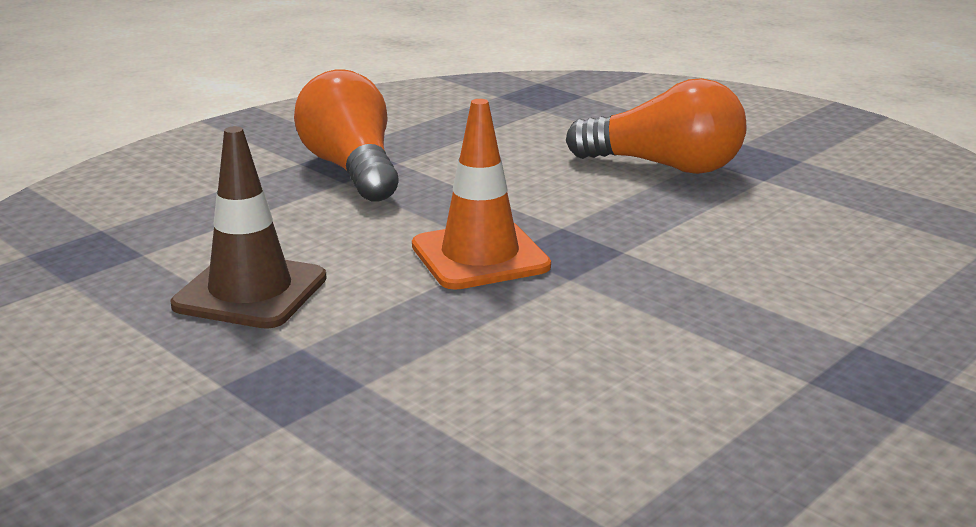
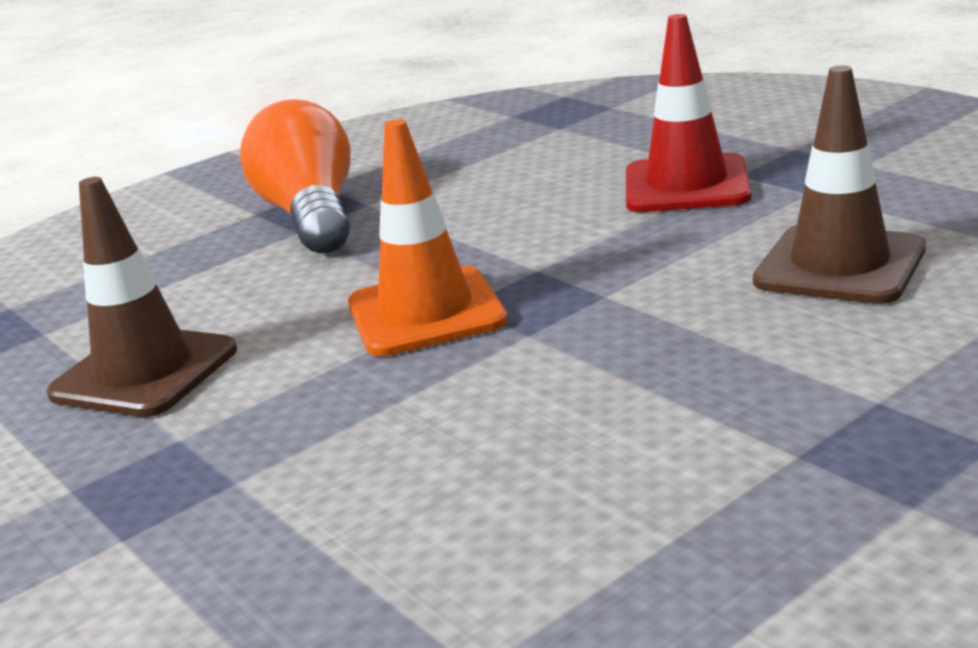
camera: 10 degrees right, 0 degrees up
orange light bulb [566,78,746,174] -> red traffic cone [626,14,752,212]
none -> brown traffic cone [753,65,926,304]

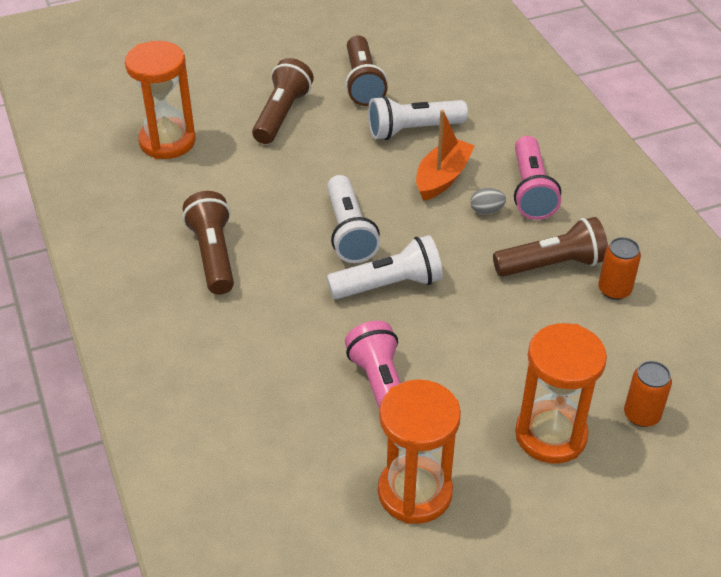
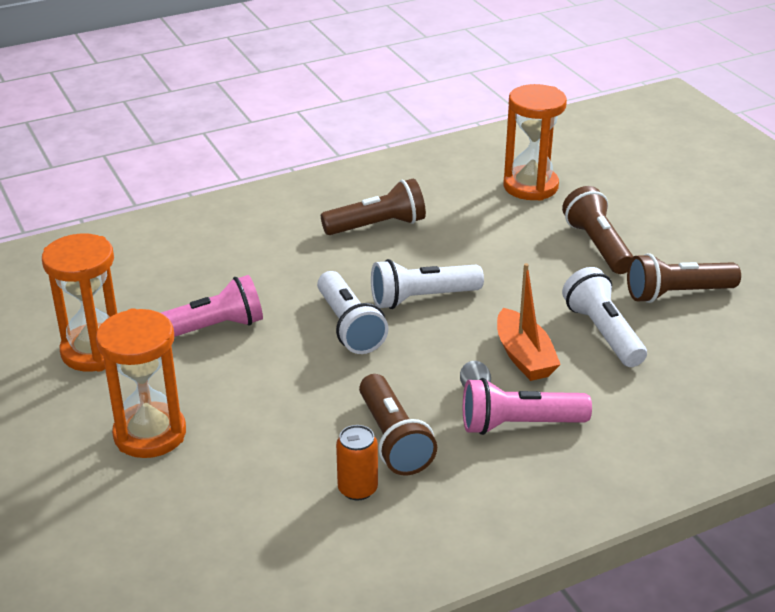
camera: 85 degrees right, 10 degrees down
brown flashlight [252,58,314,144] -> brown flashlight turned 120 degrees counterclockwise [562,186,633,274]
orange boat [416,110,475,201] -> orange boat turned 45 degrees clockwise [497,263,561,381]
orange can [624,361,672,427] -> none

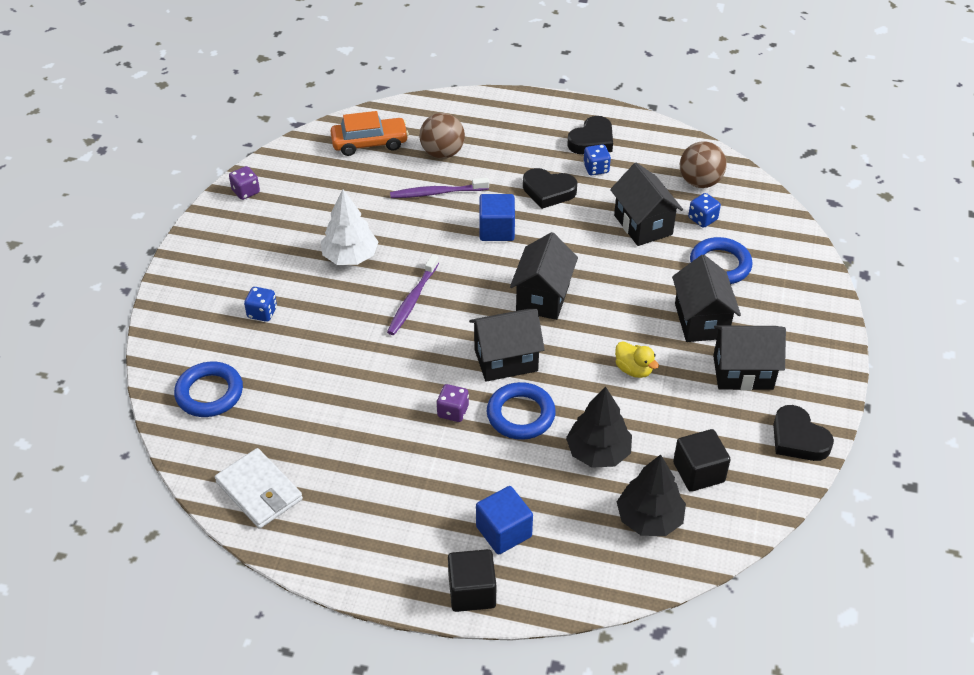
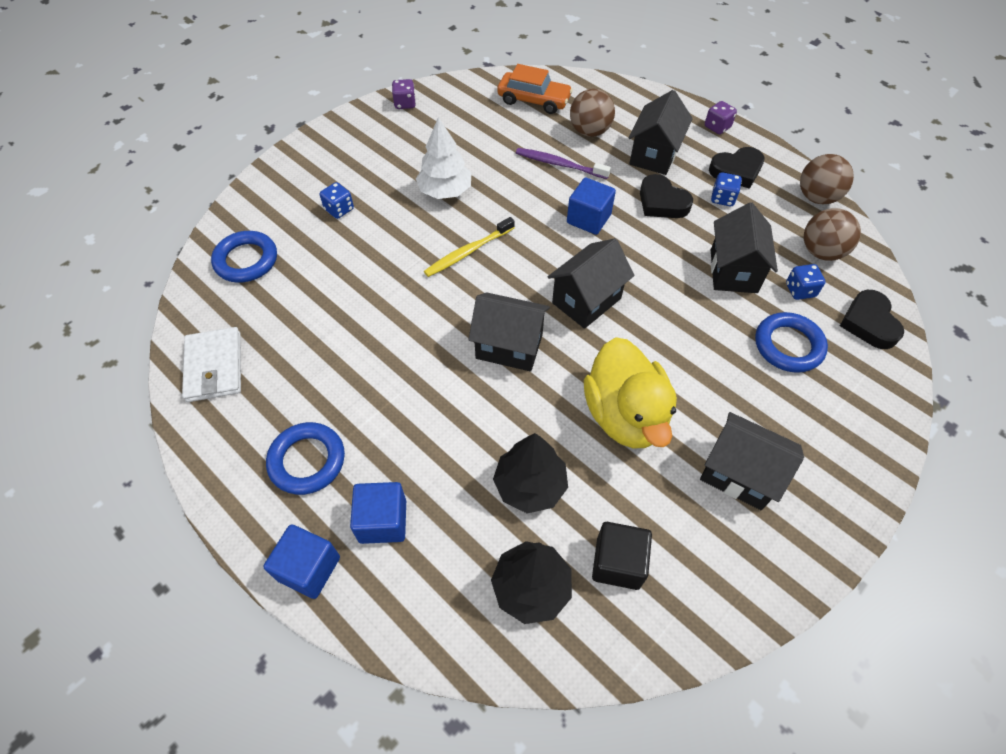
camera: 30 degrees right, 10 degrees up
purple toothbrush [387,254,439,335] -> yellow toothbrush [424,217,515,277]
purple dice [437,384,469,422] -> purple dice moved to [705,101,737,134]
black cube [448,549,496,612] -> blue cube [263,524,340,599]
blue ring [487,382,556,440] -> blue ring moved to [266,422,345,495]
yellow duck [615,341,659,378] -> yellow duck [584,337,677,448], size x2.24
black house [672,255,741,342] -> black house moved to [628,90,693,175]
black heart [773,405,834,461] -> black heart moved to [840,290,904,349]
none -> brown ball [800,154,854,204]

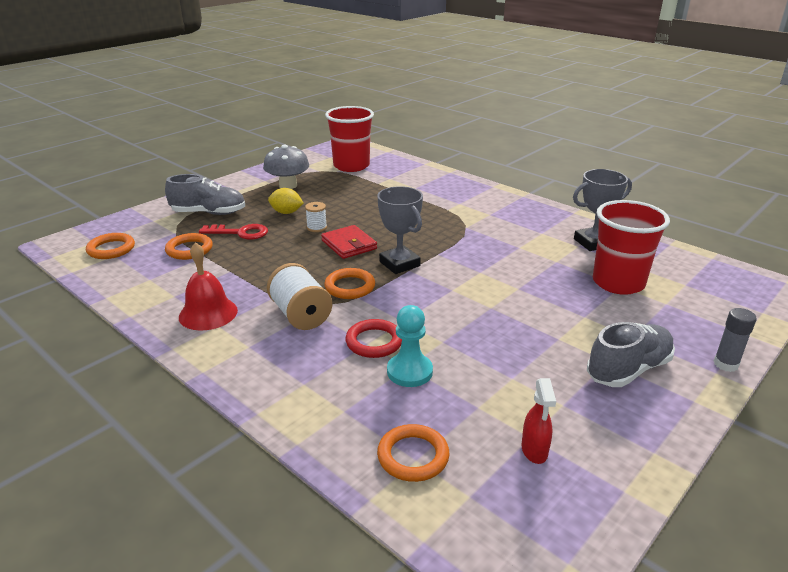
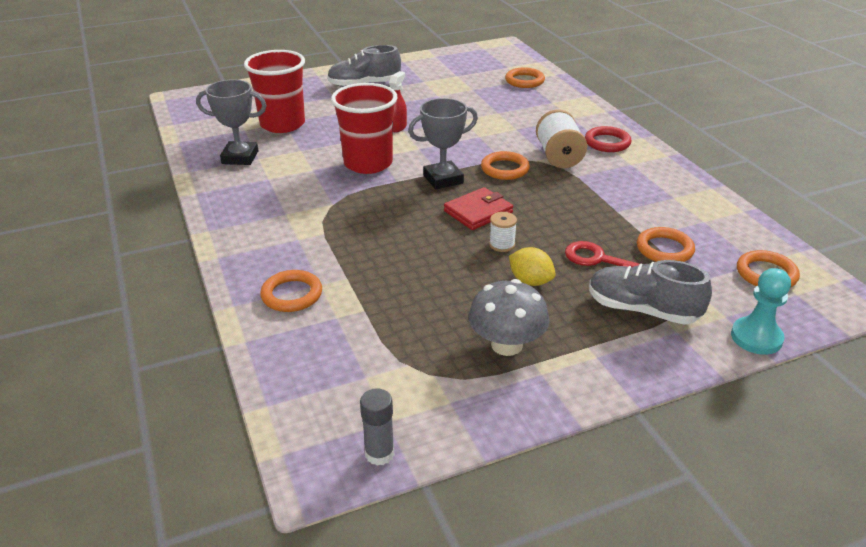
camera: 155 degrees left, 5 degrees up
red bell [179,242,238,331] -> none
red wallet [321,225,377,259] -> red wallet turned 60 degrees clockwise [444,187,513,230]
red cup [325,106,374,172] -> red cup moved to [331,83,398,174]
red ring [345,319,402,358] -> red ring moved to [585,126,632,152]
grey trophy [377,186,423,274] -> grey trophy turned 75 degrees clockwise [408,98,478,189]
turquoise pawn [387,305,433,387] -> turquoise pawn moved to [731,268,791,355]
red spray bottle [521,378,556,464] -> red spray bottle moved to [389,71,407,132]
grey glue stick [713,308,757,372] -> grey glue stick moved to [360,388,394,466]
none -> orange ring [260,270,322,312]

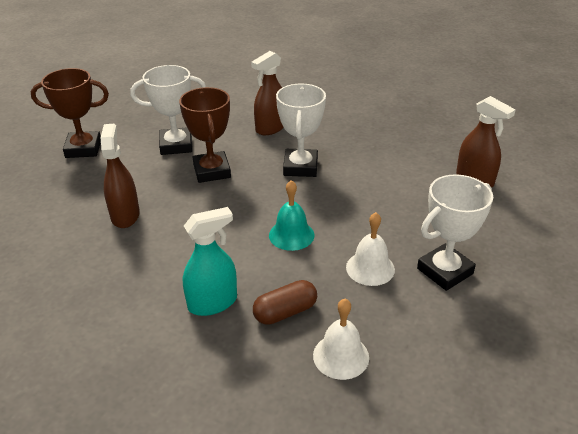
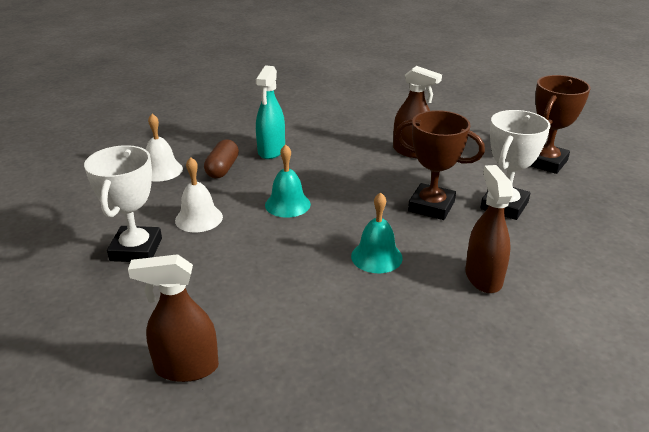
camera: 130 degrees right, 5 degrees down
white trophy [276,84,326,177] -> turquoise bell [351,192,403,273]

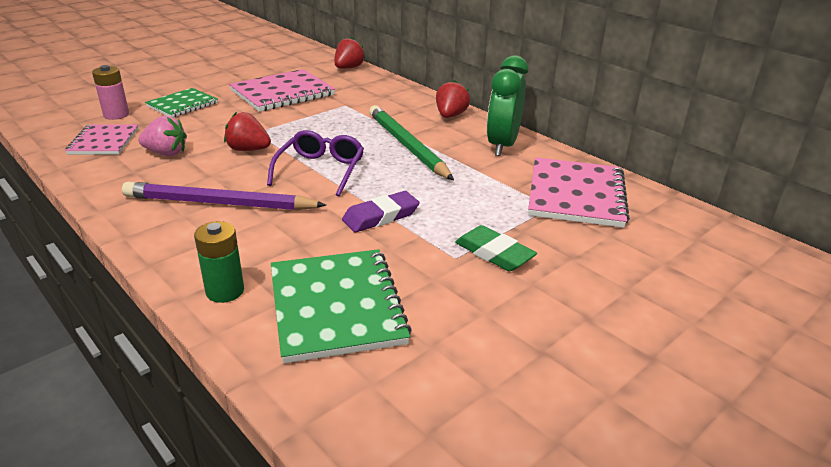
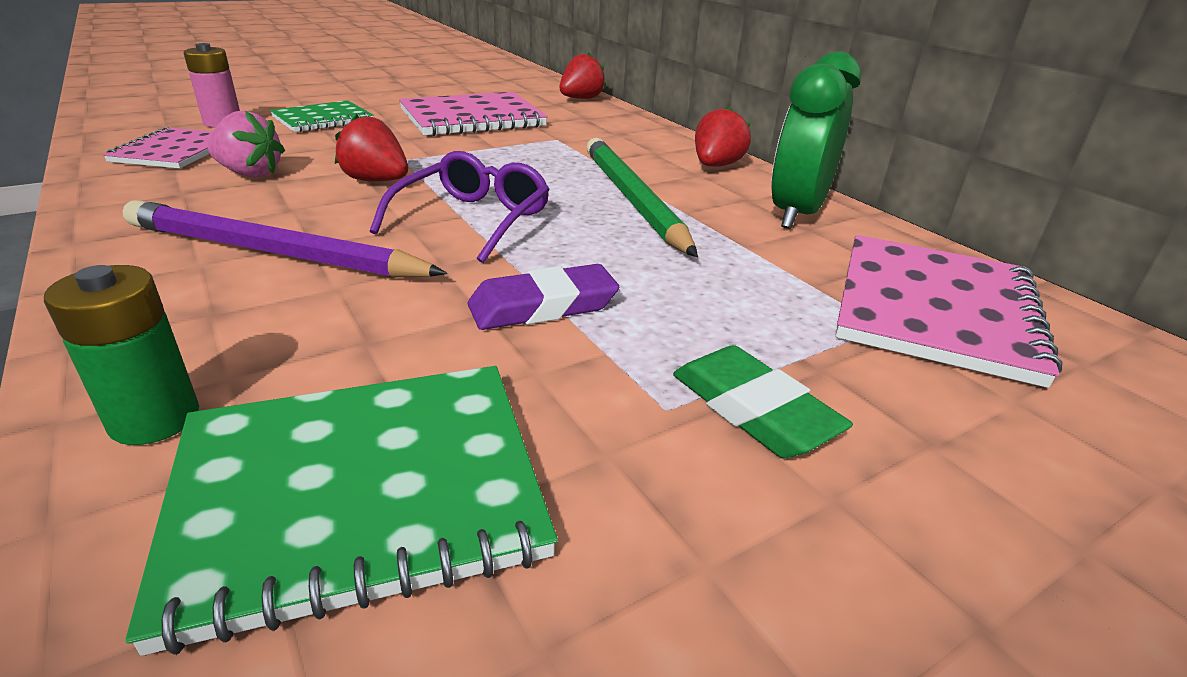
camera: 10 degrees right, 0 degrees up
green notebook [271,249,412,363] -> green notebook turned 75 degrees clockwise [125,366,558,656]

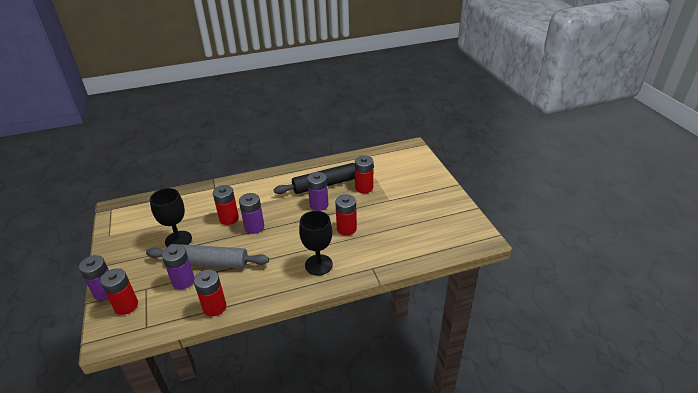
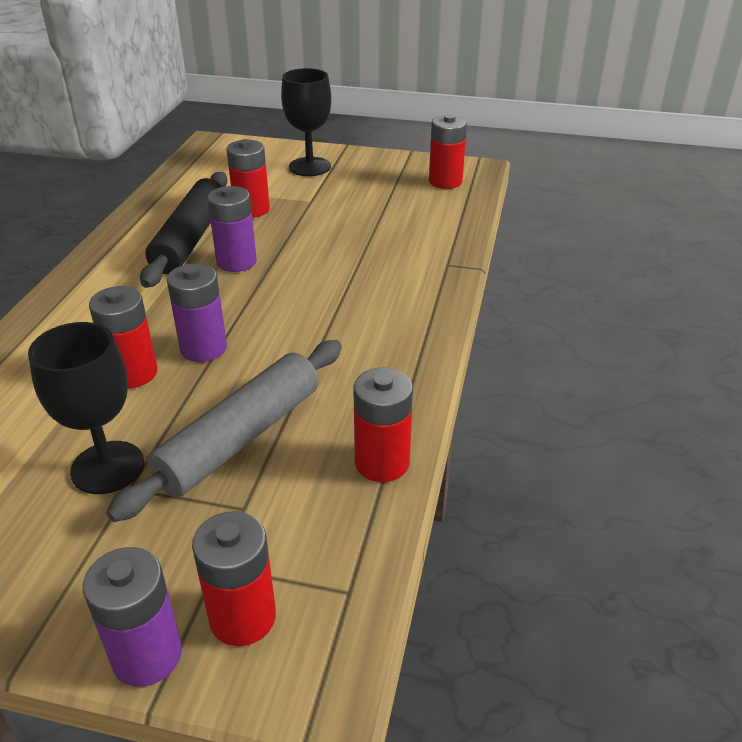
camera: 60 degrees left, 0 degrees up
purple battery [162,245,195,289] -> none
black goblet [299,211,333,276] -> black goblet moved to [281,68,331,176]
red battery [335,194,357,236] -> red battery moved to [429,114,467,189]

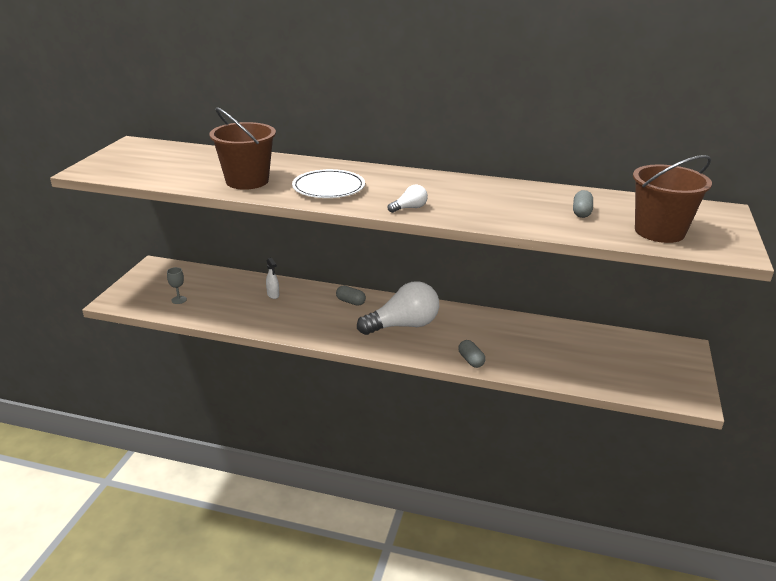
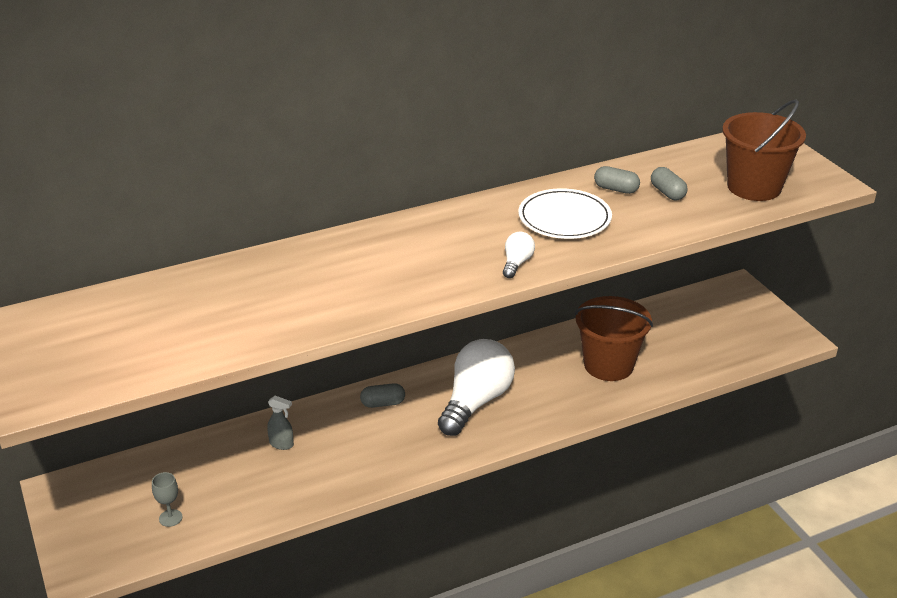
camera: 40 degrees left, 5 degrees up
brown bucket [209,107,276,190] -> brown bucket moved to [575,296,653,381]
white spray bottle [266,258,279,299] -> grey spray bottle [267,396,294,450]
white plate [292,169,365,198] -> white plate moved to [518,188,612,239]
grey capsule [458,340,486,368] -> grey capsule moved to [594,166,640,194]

What is expected :: From the listing, copy each line containing the word "none".

Answer section ::
none -> brown traffic cone [753,65,926,304]
orange can [624,361,672,427] -> none
none -> brown ball [800,154,854,204]
red bell [179,242,238,331] -> none
none -> orange ring [260,270,322,312]
purple battery [162,245,195,289] -> none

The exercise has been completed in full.